PROBLEM TO SOLVE
Where the material below has a line containing "V3: AC 120V (+9V, n4) -> AC 120V (n3, n4)", start repeating exactly, and keep going through the line containing "R7: 91k (5V, N009) -> 1.5M (5V, N009)", with no other lines.

+++

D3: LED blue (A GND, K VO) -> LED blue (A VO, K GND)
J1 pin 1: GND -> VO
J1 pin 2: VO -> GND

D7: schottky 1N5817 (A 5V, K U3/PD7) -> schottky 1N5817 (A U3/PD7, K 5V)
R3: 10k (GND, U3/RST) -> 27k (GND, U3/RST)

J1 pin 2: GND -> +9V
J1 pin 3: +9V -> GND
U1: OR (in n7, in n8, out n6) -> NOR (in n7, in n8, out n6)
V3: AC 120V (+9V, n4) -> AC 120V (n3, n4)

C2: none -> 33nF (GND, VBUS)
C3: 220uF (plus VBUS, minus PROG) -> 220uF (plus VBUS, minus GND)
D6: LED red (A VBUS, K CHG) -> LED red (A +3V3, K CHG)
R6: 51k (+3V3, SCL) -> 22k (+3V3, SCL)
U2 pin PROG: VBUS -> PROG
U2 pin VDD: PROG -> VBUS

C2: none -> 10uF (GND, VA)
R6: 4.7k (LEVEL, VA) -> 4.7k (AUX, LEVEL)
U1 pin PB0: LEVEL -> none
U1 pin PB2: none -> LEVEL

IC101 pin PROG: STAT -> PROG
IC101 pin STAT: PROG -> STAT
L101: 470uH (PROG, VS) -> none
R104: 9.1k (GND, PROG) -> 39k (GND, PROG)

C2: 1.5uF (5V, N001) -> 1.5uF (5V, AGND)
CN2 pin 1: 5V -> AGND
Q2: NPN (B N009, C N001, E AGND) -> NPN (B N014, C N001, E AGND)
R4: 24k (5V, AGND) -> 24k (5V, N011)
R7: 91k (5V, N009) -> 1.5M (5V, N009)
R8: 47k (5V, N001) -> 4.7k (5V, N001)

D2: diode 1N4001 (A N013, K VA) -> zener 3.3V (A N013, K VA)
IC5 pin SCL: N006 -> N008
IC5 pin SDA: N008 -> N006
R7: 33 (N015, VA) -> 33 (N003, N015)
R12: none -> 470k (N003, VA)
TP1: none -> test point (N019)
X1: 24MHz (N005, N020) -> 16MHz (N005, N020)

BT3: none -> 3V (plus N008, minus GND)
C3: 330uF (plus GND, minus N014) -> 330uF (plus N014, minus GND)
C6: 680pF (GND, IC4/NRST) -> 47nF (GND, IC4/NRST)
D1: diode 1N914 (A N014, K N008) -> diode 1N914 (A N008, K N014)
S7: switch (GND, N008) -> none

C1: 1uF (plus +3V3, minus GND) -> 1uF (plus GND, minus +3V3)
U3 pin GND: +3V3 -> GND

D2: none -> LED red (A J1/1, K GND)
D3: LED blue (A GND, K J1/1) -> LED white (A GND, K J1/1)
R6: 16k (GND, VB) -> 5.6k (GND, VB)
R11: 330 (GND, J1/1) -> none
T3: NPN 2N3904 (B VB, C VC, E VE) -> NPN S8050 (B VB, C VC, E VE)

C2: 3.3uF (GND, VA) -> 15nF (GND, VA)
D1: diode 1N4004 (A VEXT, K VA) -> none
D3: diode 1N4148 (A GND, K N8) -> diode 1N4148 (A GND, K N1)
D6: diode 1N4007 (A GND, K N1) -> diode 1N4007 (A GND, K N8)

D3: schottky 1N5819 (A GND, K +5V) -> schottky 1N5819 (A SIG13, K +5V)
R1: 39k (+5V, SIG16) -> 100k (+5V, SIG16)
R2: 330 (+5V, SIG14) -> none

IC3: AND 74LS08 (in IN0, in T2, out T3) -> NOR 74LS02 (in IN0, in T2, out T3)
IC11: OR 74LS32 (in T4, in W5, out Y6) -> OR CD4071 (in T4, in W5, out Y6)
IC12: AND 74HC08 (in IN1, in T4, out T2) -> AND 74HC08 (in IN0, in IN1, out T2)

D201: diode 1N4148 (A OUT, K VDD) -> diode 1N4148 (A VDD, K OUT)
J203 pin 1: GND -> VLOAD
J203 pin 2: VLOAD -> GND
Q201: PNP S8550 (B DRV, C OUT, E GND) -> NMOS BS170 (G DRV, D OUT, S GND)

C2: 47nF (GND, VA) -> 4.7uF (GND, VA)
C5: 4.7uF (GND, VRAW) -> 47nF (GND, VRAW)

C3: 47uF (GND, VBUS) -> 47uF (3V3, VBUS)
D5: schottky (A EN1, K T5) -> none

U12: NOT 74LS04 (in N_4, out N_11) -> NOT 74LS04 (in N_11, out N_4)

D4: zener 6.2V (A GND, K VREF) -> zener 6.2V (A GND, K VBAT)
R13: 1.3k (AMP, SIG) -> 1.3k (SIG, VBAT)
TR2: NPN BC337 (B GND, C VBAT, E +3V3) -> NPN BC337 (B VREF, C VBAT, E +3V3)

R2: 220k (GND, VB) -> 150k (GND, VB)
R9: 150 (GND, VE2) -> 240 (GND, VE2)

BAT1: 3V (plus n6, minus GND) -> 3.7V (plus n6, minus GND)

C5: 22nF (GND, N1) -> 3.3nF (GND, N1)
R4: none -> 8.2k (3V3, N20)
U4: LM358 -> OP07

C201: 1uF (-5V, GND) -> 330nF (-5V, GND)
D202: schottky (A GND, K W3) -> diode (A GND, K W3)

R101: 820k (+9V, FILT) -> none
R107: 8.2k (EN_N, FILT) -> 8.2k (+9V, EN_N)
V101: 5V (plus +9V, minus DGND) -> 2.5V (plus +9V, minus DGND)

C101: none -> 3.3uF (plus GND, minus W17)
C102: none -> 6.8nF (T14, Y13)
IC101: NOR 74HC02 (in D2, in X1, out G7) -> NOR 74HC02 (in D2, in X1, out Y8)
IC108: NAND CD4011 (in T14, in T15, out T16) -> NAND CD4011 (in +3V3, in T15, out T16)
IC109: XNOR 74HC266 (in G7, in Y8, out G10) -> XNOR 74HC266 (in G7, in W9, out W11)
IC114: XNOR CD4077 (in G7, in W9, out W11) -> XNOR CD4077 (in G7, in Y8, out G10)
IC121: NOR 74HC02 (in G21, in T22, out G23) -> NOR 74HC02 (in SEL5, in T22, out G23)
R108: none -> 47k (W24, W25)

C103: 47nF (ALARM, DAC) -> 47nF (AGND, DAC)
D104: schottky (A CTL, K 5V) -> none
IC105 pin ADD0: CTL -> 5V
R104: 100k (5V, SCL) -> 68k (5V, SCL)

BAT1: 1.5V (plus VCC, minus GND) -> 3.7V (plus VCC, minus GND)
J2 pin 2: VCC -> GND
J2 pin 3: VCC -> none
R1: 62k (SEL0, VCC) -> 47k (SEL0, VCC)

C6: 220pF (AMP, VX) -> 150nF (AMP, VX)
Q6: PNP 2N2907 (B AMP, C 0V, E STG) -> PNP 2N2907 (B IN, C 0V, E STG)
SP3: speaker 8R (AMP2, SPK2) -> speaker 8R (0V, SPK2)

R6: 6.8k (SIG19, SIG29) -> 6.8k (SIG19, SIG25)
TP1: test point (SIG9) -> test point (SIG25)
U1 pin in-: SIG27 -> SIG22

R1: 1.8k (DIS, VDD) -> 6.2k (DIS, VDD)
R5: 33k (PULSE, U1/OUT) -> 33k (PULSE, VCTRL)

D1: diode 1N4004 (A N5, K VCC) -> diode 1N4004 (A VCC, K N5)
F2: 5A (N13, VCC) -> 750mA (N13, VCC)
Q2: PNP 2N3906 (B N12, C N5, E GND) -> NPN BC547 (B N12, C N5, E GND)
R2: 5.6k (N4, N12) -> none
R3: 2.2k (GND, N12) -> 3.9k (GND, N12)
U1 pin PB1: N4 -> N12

+++

EXERCISE OUTPUT
V3: AC 120V (+9V, n4) -> AC 120V (n3, n4)

C2: none -> 33nF (GND, VBUS)
C3: 220uF (plus VBUS, minus PROG) -> 220uF (plus VBUS, minus GND)
D6: LED red (A VBUS, K CHG) -> LED red (A +3V3, K CHG)
R6: 51k (+3V3, SCL) -> 22k (+3V3, SCL)
U2 pin PROG: VBUS -> PROG
U2 pin VDD: PROG -> VBUS

C2: none -> 10uF (GND, VA)
R6: 4.7k (LEVEL, VA) -> 4.7k (AUX, LEVEL)
U1 pin PB0: LEVEL -> none
U1 pin PB2: none -> LEVEL

IC101 pin PROG: STAT -> PROG
IC101 pin STAT: PROG -> STAT
L101: 470uH (PROG, VS) -> none
R104: 9.1k (GND, PROG) -> 39k (GND, PROG)

C2: 1.5uF (5V, N001) -> 1.5uF (5V, AGND)
CN2 pin 1: 5V -> AGND
Q2: NPN (B N009, C N001, E AGND) -> NPN (B N014, C N001, E AGND)
R4: 24k (5V, AGND) -> 24k (5V, N011)
R7: 91k (5V, N009) -> 1.5M (5V, N009)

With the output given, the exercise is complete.